[Data supplied Boundary: Start]

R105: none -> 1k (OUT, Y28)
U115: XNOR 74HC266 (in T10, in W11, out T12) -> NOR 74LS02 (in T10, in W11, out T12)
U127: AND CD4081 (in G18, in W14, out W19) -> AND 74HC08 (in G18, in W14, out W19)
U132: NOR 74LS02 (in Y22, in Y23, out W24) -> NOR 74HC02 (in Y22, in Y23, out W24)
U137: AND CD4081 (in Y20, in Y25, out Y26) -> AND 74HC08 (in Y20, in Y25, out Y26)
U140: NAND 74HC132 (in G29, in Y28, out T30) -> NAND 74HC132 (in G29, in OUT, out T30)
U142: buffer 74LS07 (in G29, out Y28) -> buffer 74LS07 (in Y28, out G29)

[Data supplied Boundary: End]

What is expected
Write out every entry verbatim.

Exercise answer
R105: none -> 1k (OUT, Y28)
U115: XNOR 74HC266 (in T10, in W11, out T12) -> NOR 74LS02 (in T10, in W11, out T12)
U127: AND CD4081 (in G18, in W14, out W19) -> AND 74HC08 (in G18, in W14, out W19)
U132: NOR 74LS02 (in Y22, in Y23, out W24) -> NOR 74HC02 (in Y22, in Y23, out W24)
U137: AND CD4081 (in Y20, in Y25, out Y26) -> AND 74HC08 (in Y20, in Y25, out Y26)
U140: NAND 74HC132 (in G29, in Y28, out T30) -> NAND 74HC132 (in G29, in OUT, out T30)
U142: buffer 74LS07 (in G29, out Y28) -> buffer 74LS07 (in Y28, out G29)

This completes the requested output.